Task directions: Please return every line below that contains the string "right".

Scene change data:

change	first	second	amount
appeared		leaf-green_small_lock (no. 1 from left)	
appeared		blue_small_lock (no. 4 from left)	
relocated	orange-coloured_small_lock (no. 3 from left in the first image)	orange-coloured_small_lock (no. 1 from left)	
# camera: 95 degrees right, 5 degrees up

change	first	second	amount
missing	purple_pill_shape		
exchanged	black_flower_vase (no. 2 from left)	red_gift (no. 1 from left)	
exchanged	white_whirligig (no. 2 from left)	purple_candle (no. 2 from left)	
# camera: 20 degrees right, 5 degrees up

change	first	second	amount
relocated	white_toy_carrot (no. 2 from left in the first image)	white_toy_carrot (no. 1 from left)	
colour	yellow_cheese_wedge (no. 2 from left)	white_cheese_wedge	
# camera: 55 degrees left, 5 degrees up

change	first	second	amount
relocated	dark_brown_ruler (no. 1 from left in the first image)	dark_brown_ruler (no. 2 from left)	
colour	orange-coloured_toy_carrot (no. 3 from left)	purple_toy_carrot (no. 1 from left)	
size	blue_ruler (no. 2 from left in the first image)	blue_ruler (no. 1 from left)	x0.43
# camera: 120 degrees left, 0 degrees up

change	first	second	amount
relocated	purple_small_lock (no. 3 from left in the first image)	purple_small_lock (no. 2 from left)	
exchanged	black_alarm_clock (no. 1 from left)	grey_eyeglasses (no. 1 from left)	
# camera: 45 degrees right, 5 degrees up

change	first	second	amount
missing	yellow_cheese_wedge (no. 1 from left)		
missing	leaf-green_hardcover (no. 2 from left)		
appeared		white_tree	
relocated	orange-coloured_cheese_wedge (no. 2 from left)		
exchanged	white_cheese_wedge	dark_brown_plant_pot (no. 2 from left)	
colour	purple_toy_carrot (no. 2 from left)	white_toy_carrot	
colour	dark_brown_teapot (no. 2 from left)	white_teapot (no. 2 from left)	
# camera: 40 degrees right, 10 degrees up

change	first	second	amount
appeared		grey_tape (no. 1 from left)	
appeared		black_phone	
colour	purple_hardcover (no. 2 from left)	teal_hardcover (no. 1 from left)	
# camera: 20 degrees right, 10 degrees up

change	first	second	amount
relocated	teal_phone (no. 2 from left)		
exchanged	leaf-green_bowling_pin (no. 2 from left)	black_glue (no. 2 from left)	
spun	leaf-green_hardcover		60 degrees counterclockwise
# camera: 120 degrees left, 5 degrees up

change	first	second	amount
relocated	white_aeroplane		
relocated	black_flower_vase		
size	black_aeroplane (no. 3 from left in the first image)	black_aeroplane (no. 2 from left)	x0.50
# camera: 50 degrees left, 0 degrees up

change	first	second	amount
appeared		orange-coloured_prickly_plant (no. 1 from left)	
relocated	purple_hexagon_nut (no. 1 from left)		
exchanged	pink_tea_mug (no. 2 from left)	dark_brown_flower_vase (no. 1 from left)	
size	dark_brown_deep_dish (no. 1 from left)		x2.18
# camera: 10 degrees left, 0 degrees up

Exercise answer:
# camera: 95 degrees right, 5 degrees up
# camera: 20 degrees right, 5 degrees up
# camera: 45 degrees right, 5 degrees up
# camera: 40 degrees right, 10 degrees up
# camera: 20 degrees right, 10 degrees up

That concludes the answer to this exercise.